An unchanged copy of all the lines below is expected, and it should contain no pictures.

--- DATA TO EXAMINE ---

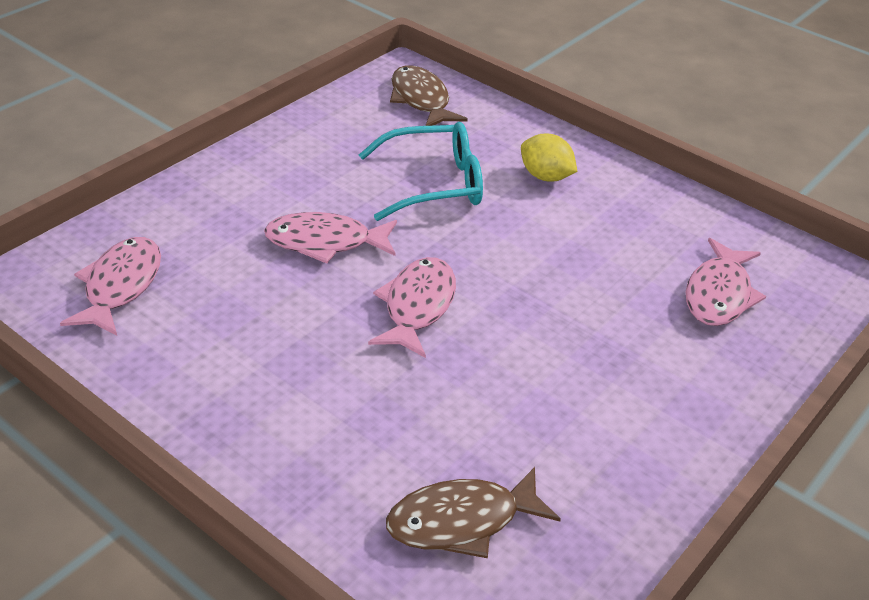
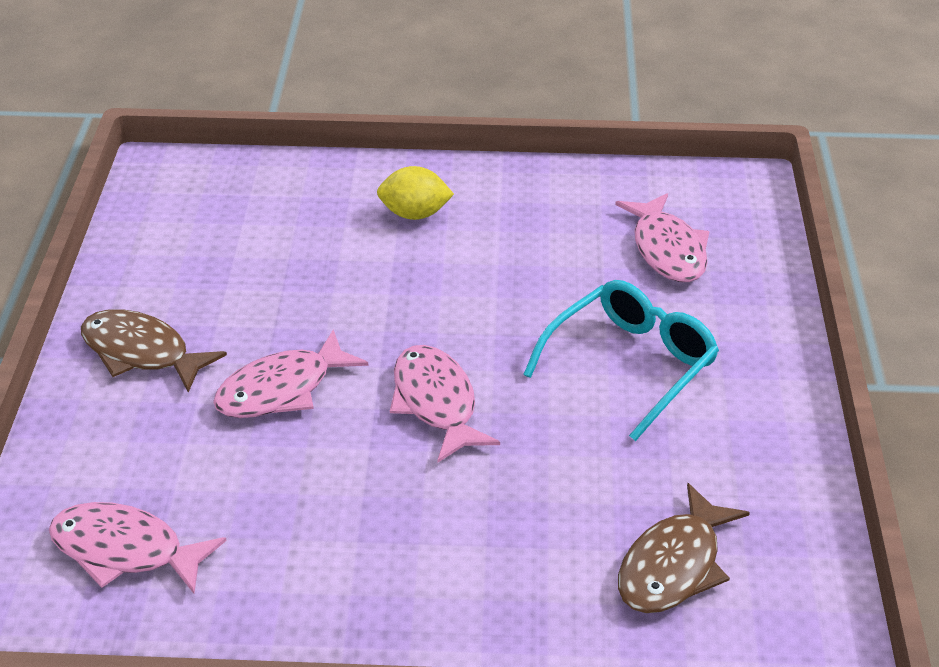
camera: 35 degrees left, 0 degrees up
(120, 286) = (125, 551): pink fish -> pink fish turned 45 degrees counterclockwise
(421, 100) = (211, 192): brown fish -> brown fish (141, 353)
(435, 184) = (321, 274): turquoise glasses -> turquoise glasses (632, 364)

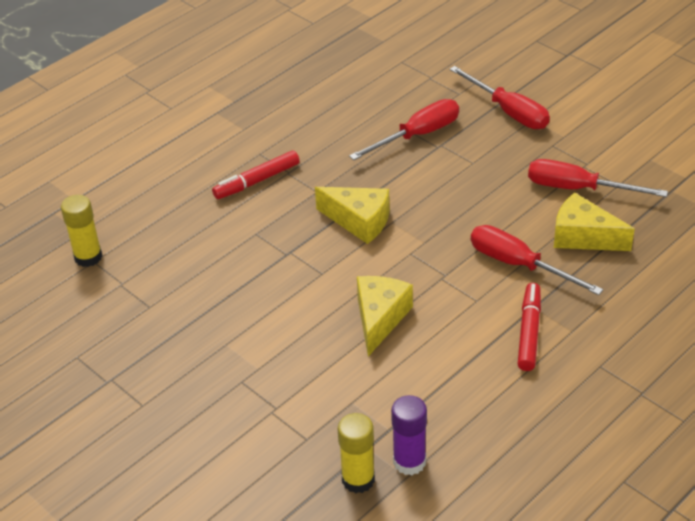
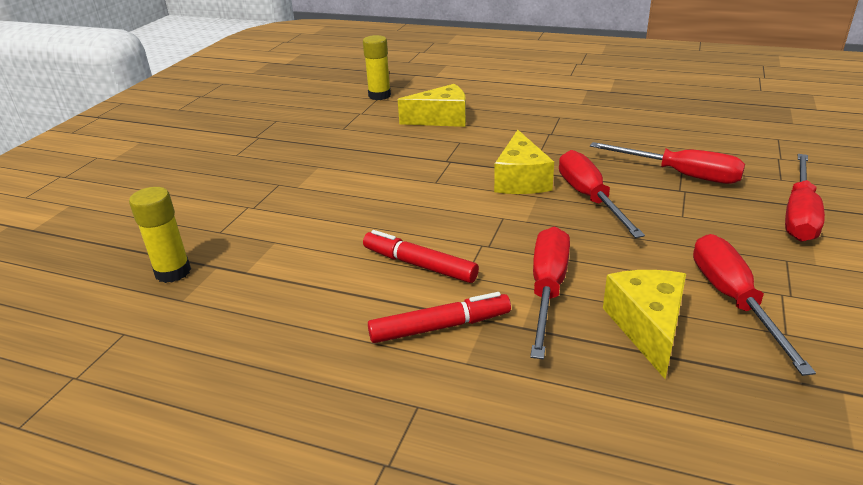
camera: 65 degrees right, 10 degrees down
(257, 181) = (524, 125): red marker -> red marker (419, 265)
(380, 318) = (396, 226): yellow cheese -> yellow cheese (441, 119)
(409, 462) = (203, 296): purple glue stick -> none
(416, 196) = (589, 198): none -> red screwdriver

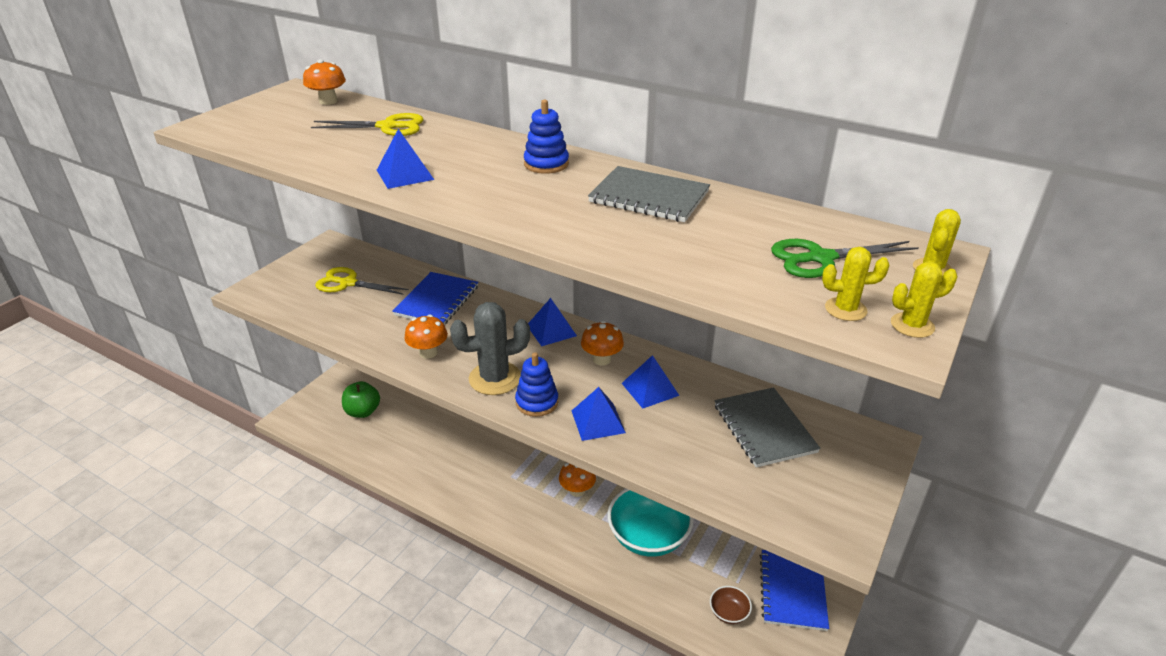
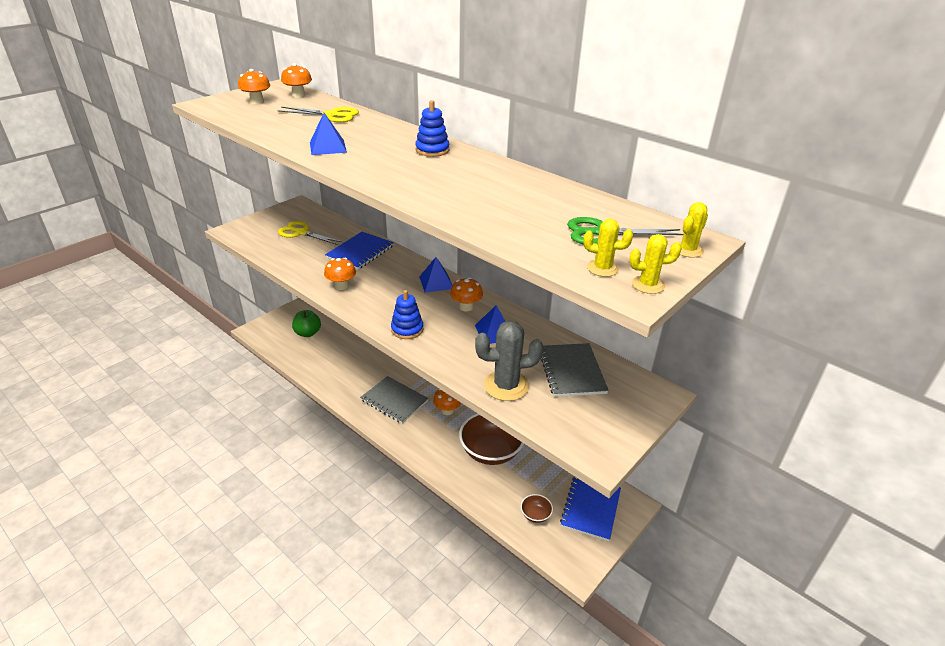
camera: 10 degrees right, 0 degrees up
(274, 116) = (257, 101): none -> orange mushroom
(495, 378) = (382, 309): grey cactus -> grey cactus (506, 386)
(598, 421) = (447, 348): blue pyramid -> none
(648, 537) = (491, 451): turquoise bowl -> brown bowl
(649, 197) = (496, 179): grey notebook -> grey notebook (394, 401)

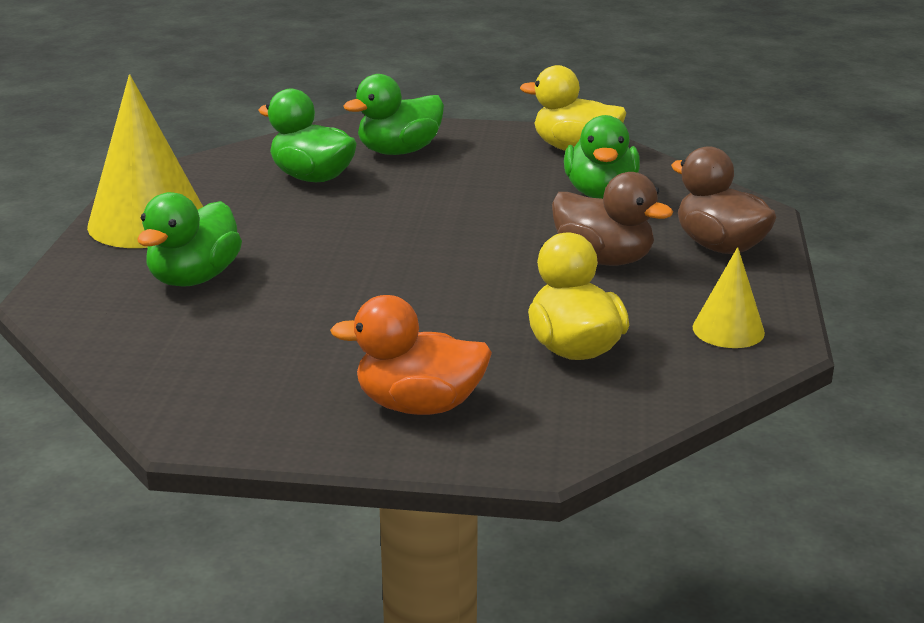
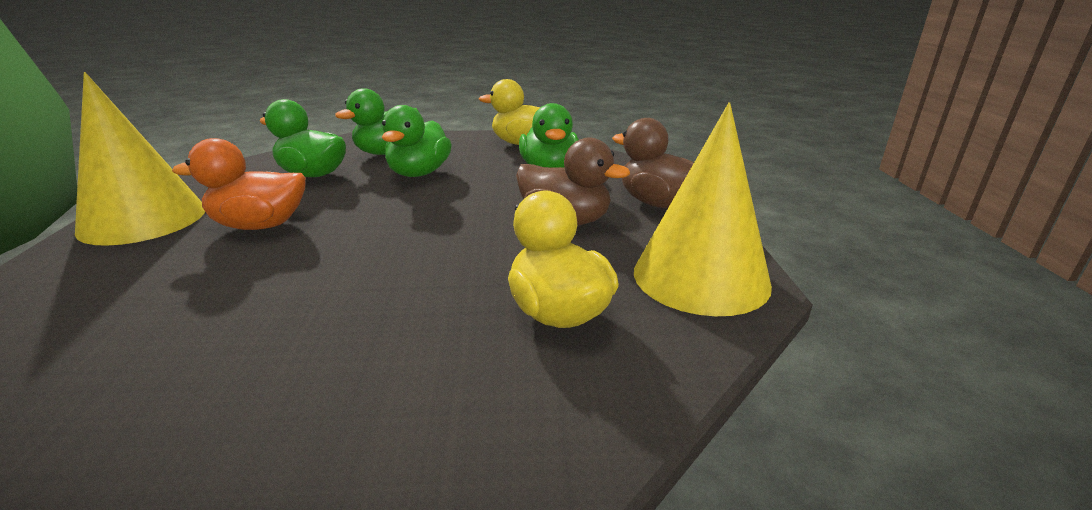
camera: 10 degrees left, 0 degrees up
(194, 278) = (163, 270): green duck -> green duck (419, 173)
(419, 405) = (386, 412): orange duck -> orange duck (260, 225)
(728, 330) = (700, 277): yellow cone -> yellow cone, size x1.94

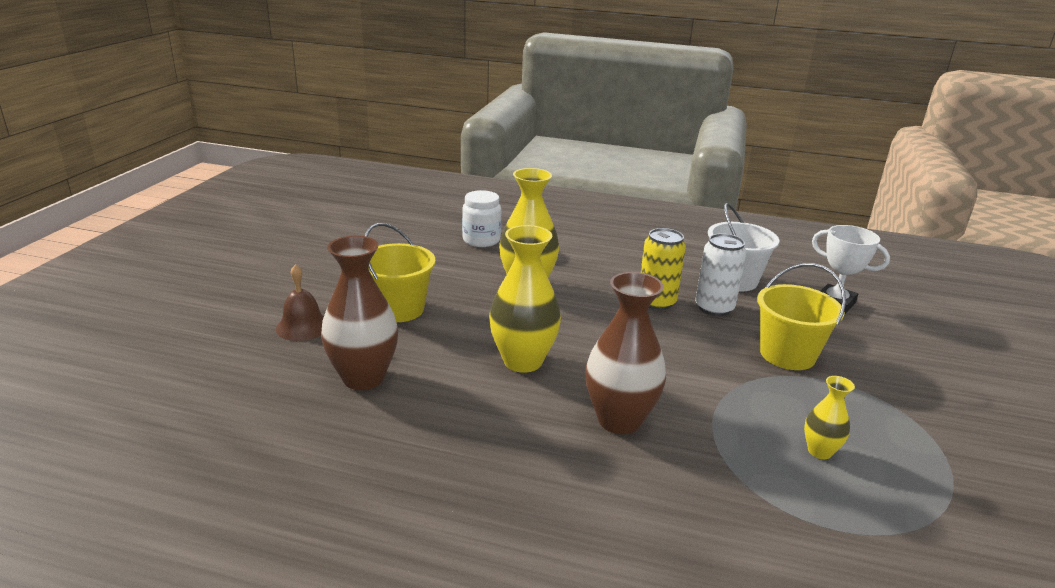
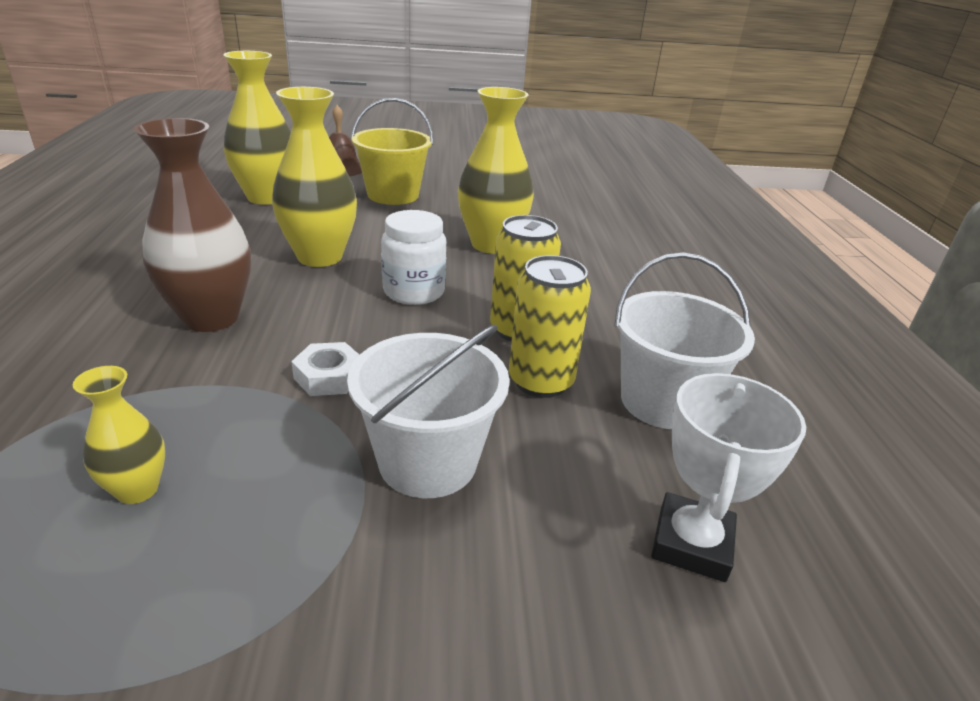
camera: 70 degrees right, 5 degrees up
(363, 378) = (266, 197): brown vase -> yellow vase
(481, 240) = (580, 212): white jar -> white jar (414, 292)
(705, 376) = (329, 376): none -> white nut
(714, 308) = (541, 381): white can -> yellow can
(787, 355) = (428, 462): yellow bucket -> white bucket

---

- EXERCISE OUTPUT -
camera: 35 degrees left, 0 degrees up
(120, 286) = (125, 551): pink fish -> pink fish turned 45 degrees counterclockwise
(421, 100) = (211, 192): brown fish -> brown fish (141, 353)
(435, 184) = (321, 274): turquoise glasses -> turquoise glasses (632, 364)

camera: 65 degrees right, 10 degrees down
(257, 181) = (524, 125): red marker -> red marker (419, 265)
(380, 318) = (396, 226): yellow cheese -> yellow cheese (441, 119)
(409, 462) = (203, 296): purple glue stick -> none
(416, 196) = (589, 198): none -> red screwdriver

camera: 10 degrees right, 0 degrees up
(274, 116) = (257, 101): none -> orange mushroom
(495, 378) = (382, 309): grey cactus -> grey cactus (506, 386)
(598, 421) = (447, 348): blue pyramid -> none
(648, 537) = (491, 451): turquoise bowl -> brown bowl
(649, 197) = (496, 179): grey notebook -> grey notebook (394, 401)

camera: 10 degrees left, 0 degrees up
(194, 278) = (163, 270): green duck -> green duck (419, 173)
(419, 405) = (386, 412): orange duck -> orange duck (260, 225)
(728, 330) = (700, 277): yellow cone -> yellow cone, size x1.94

camera: 70 degrees right, 5 degrees up
(363, 378) = (266, 197): brown vase -> yellow vase
(481, 240) = (580, 212): white jar -> white jar (414, 292)
(705, 376) = (329, 376): none -> white nut
(714, 308) = (541, 381): white can -> yellow can
(787, 355) = (428, 462): yellow bucket -> white bucket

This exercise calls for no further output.